* [WORK INSTRUCTIONS]
Give back, exactly and with nothing added, the lines that run from the one containing "grey phone: 0 -> 1" to the final line below.

* [MATERIAL FOR THIS EXERCISE]
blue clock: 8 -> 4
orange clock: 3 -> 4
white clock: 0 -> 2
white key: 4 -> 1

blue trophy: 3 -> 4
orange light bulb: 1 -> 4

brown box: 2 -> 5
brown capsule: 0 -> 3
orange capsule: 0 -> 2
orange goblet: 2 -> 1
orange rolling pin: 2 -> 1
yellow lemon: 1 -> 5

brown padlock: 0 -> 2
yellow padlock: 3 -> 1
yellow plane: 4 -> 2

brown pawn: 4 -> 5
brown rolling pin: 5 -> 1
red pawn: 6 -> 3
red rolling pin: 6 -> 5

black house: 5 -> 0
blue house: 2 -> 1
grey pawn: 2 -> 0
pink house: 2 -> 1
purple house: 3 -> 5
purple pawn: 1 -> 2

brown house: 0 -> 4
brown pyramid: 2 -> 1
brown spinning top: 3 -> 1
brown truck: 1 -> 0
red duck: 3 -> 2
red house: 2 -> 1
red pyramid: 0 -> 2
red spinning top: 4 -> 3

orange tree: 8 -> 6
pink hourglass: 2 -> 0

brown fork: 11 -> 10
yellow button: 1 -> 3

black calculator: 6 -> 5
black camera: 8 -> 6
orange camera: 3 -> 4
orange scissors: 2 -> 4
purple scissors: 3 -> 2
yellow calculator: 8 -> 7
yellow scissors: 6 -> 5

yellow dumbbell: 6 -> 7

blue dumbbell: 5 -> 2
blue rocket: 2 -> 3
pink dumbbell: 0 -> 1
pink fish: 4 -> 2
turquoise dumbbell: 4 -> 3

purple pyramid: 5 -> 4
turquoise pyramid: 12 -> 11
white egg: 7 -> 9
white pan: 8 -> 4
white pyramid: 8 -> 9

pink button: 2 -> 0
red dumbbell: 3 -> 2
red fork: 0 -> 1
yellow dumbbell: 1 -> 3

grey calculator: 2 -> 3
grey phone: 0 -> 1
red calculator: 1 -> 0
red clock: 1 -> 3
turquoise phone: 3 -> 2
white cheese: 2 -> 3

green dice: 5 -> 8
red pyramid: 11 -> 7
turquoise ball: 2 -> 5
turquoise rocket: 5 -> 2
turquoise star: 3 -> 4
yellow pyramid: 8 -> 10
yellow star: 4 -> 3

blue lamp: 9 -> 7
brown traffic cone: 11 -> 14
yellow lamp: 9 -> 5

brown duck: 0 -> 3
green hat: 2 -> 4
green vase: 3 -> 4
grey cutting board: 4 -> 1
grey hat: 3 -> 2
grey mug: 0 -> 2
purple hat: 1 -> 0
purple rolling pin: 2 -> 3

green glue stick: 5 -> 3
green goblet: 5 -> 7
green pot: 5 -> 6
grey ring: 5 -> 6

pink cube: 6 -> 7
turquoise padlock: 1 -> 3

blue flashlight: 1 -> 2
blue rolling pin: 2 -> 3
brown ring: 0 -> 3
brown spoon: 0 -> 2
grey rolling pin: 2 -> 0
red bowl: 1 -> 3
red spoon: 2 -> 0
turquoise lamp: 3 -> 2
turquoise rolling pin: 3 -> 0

* [ANSWER FOR THE TASK]
grey phone: 0 -> 1
red calculator: 1 -> 0
red clock: 1 -> 3
turquoise phone: 3 -> 2
white cheese: 2 -> 3

green dice: 5 -> 8
red pyramid: 11 -> 7
turquoise ball: 2 -> 5
turquoise rocket: 5 -> 2
turquoise star: 3 -> 4
yellow pyramid: 8 -> 10
yellow star: 4 -> 3

blue lamp: 9 -> 7
brown traffic cone: 11 -> 14
yellow lamp: 9 -> 5

brown duck: 0 -> 3
green hat: 2 -> 4
green vase: 3 -> 4
grey cutting board: 4 -> 1
grey hat: 3 -> 2
grey mug: 0 -> 2
purple hat: 1 -> 0
purple rolling pin: 2 -> 3

green glue stick: 5 -> 3
green goblet: 5 -> 7
green pot: 5 -> 6
grey ring: 5 -> 6

pink cube: 6 -> 7
turquoise padlock: 1 -> 3

blue flashlight: 1 -> 2
blue rolling pin: 2 -> 3
brown ring: 0 -> 3
brown spoon: 0 -> 2
grey rolling pin: 2 -> 0
red bowl: 1 -> 3
red spoon: 2 -> 0
turquoise lamp: 3 -> 2
turquoise rolling pin: 3 -> 0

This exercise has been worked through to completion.